**TASK BRIEF**
Look through the records, and whenever a line includes the word "none", copy it.

**EXTRACTED RECORDS**
◆ ◆ ◆ ◆ ◆ ◆ ◆

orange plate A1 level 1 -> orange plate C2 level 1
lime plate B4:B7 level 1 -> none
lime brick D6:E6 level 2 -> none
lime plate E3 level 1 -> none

◆ ◆ ◆ ◆ ◆ ◆ ◆

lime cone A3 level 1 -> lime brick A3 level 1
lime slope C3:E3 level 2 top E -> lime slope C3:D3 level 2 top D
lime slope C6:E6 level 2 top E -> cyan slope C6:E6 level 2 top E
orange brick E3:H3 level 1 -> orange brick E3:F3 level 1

◆ ◆ ◆ ◆ ◆ ◆ ◆

**RESPONSE FOR THIS EXERCISE**
lime plate B4:B7 level 1 -> none
lime brick D6:E6 level 2 -> none
lime plate E3 level 1 -> none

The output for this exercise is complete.